Task details: In the entries below, find the line containing "brown L-shape: (62, 124)" and the line containing "yellow circle: (1400, 404)". Copy those two lines and everything between them exactly, and only that.

Data to use:
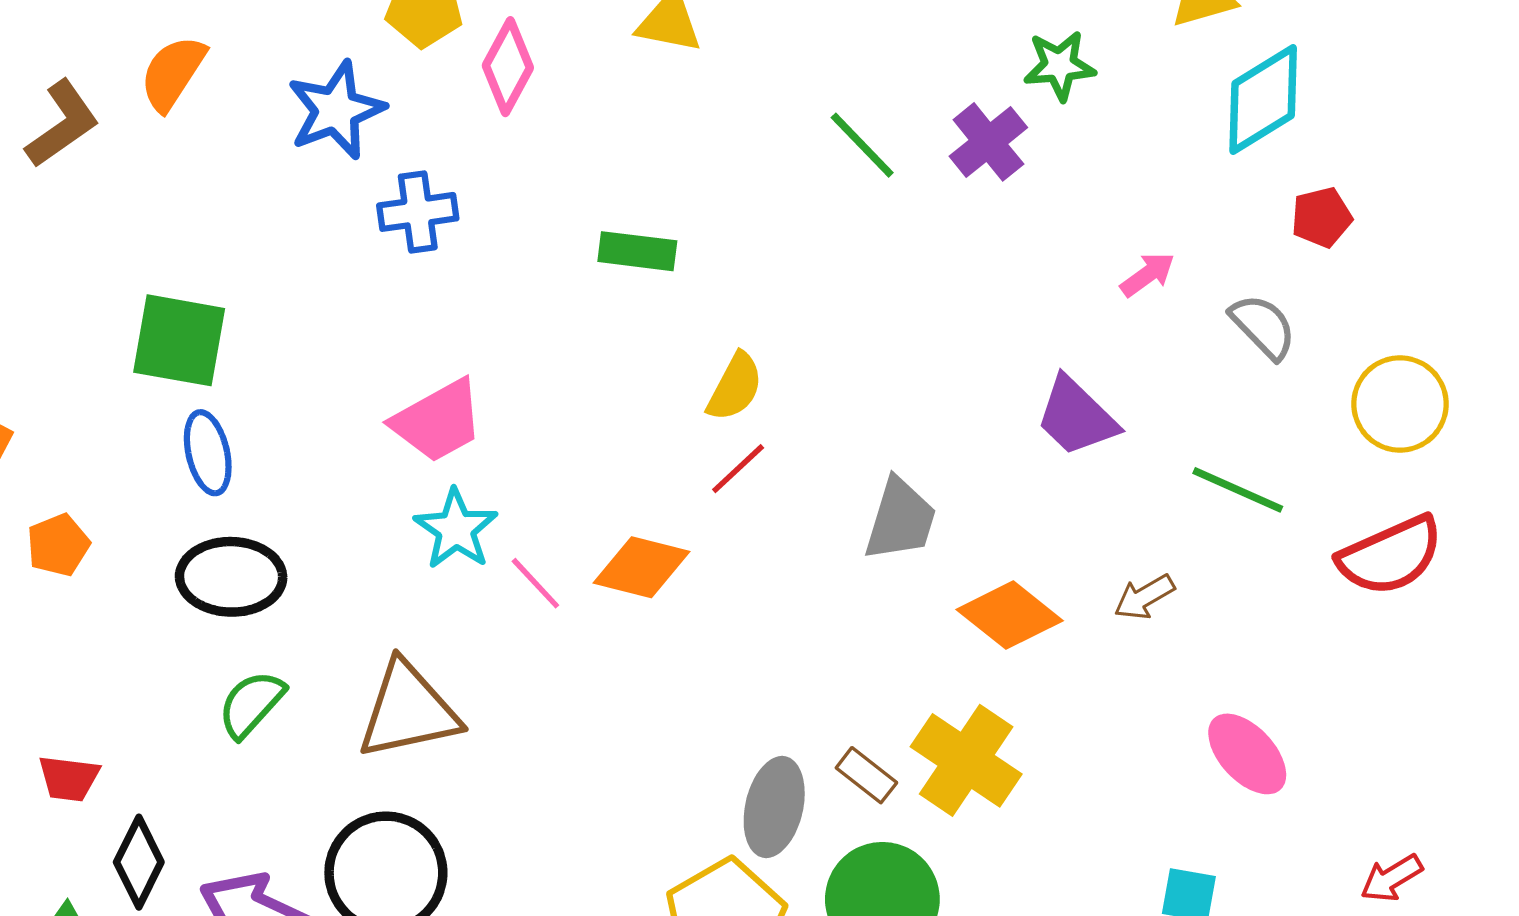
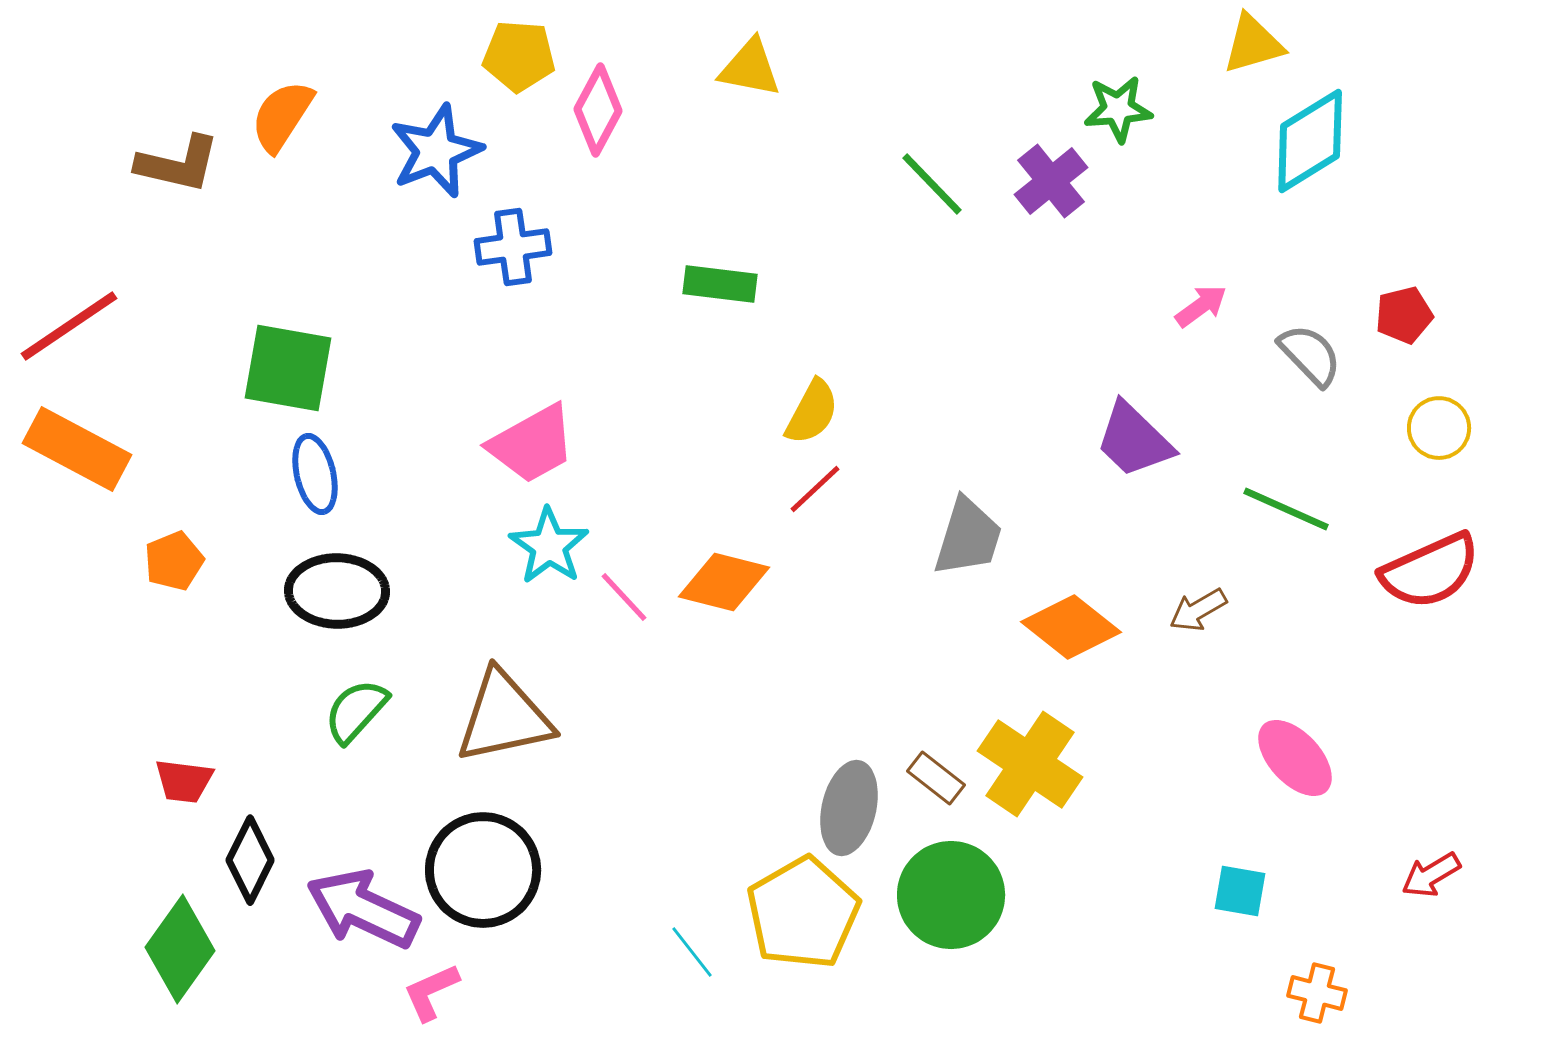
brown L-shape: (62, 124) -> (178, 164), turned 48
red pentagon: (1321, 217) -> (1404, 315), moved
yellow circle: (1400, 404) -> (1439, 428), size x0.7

...

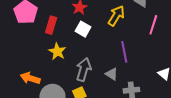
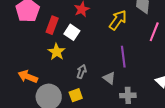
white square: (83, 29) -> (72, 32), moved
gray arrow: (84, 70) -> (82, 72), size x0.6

Response area:
brown L-shape: (62, 124) -> (178, 164), turned 48
red pentagon: (1321, 217) -> (1404, 315), moved
yellow circle: (1400, 404) -> (1439, 428), size x0.7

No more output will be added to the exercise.